REQUIRED WORK: Using the listing below, count every line that contains the word "none"; respond with the count alone.

EXTRACTED INFORMATION:
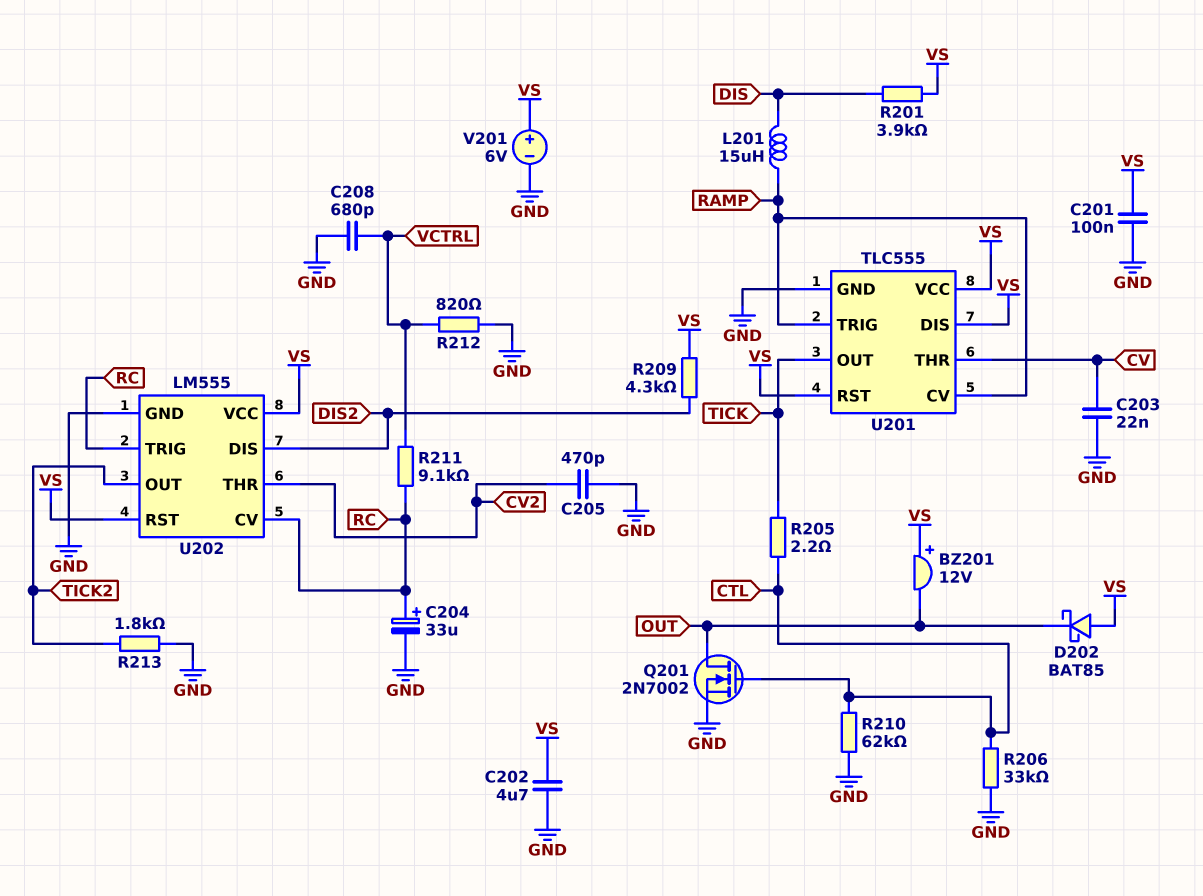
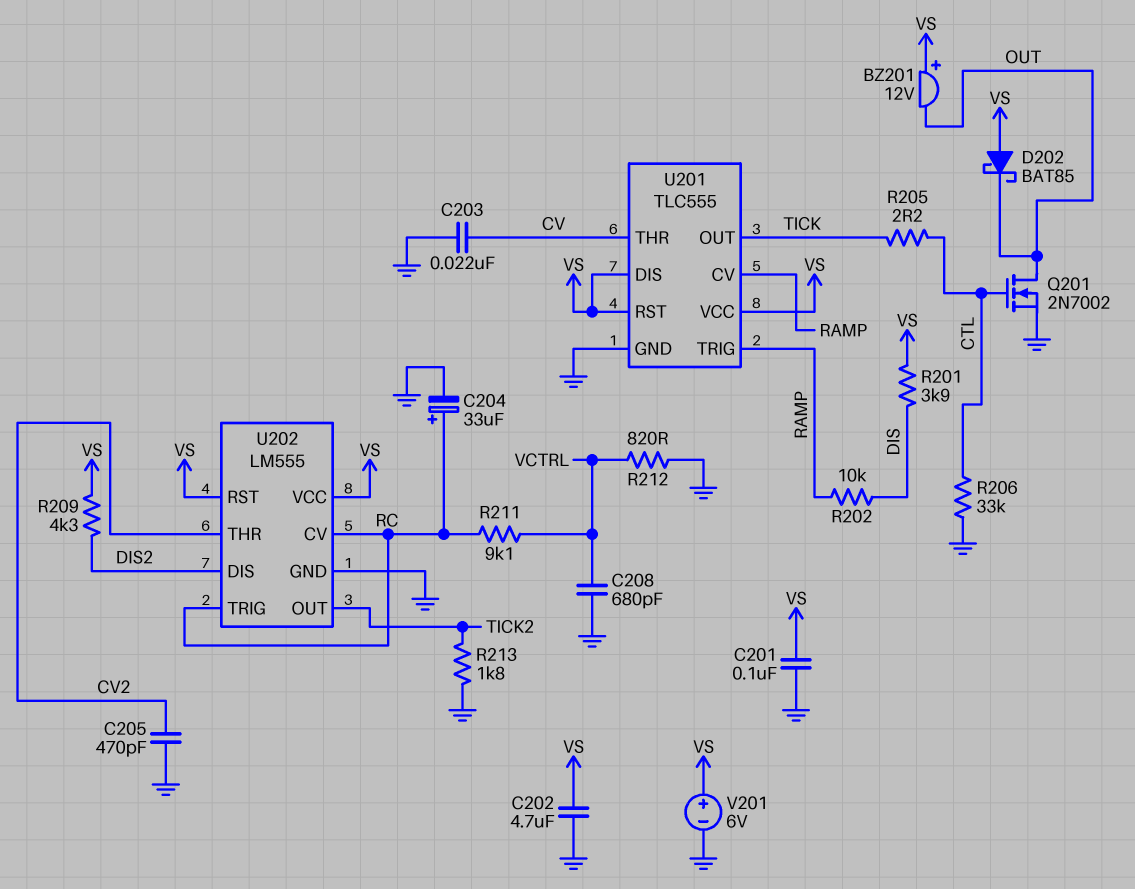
L201: 15uH (DIS, RAMP) -> none
R202: none -> 10k (DIS, RAMP)
R210: 62k (CTL, GND) -> none

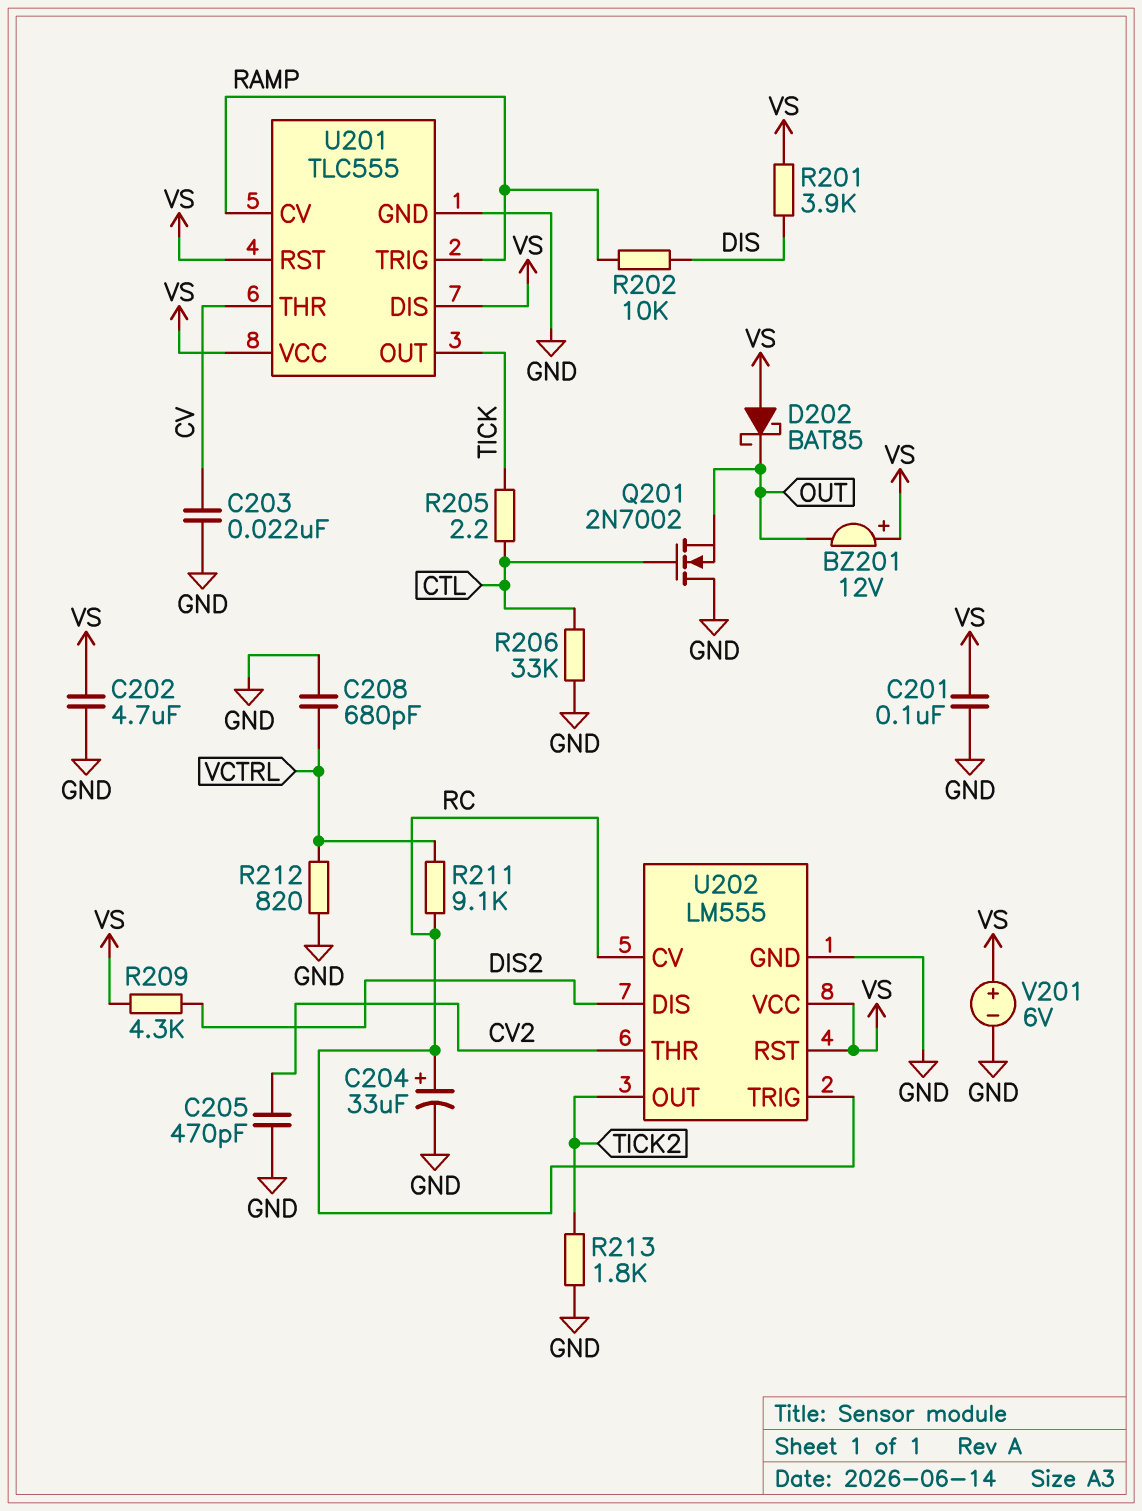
Q201: NMOS 2N7002 (G CTL, D OUT, S GND) -> NMOS 2N7002 (G CTL, D GND, S OUT)

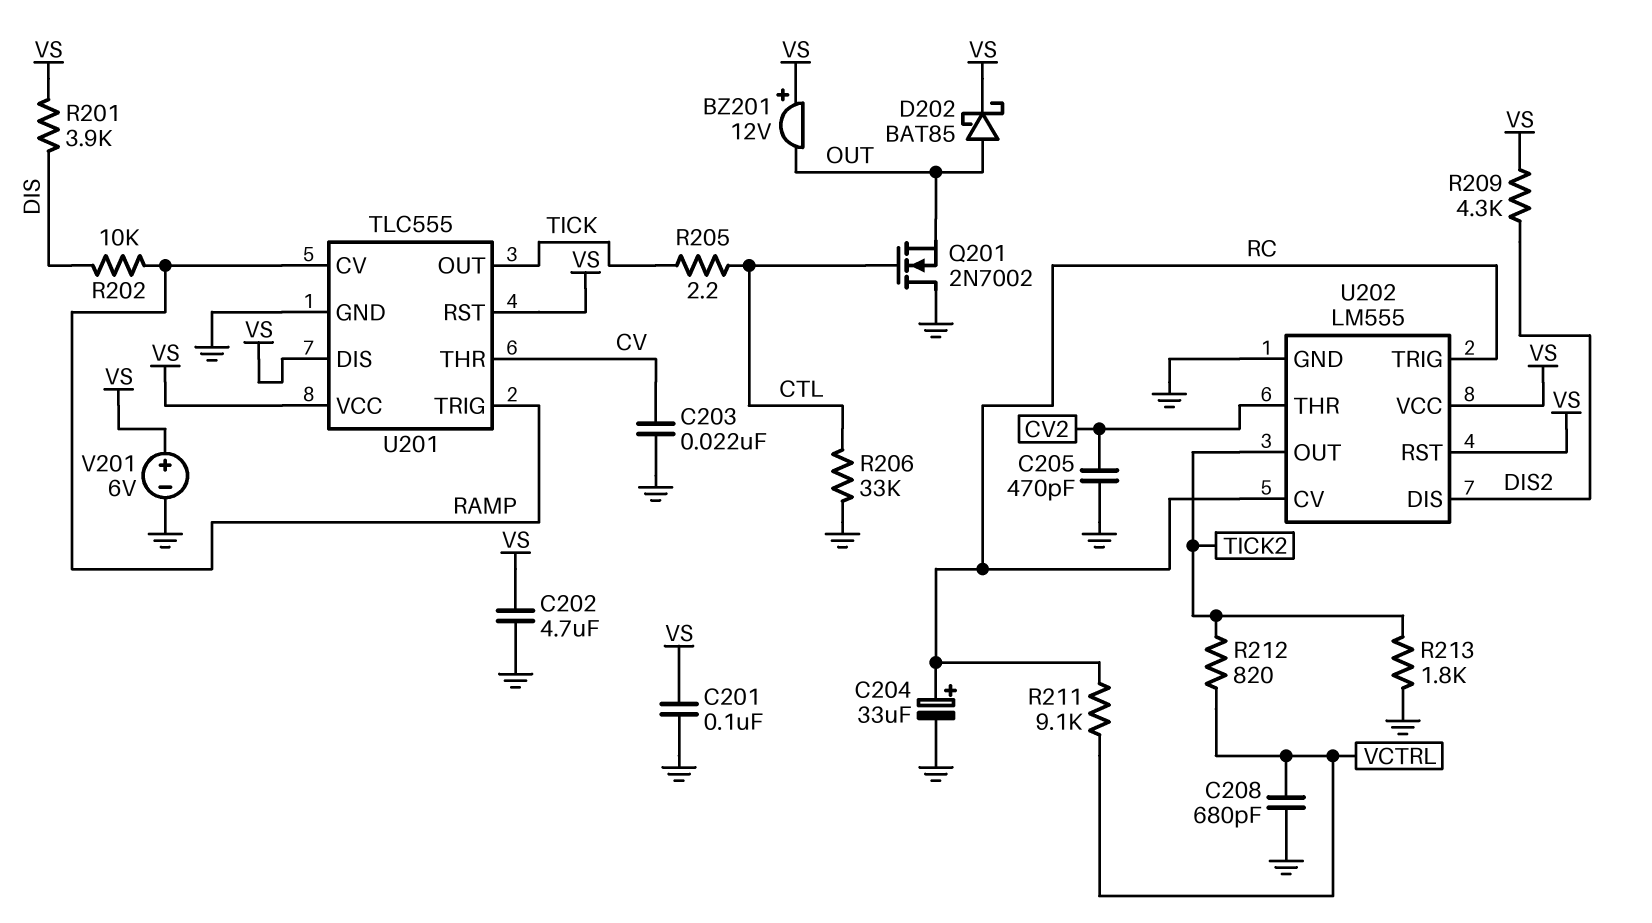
D202: schottky BAT85 (A VS, K OUT) -> schottky BAT85 (A OUT, K VS)
R212: 820 (GND, VCTRL) -> 820 (TICK2, VCTRL)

WRITTEN SOLUTION: 3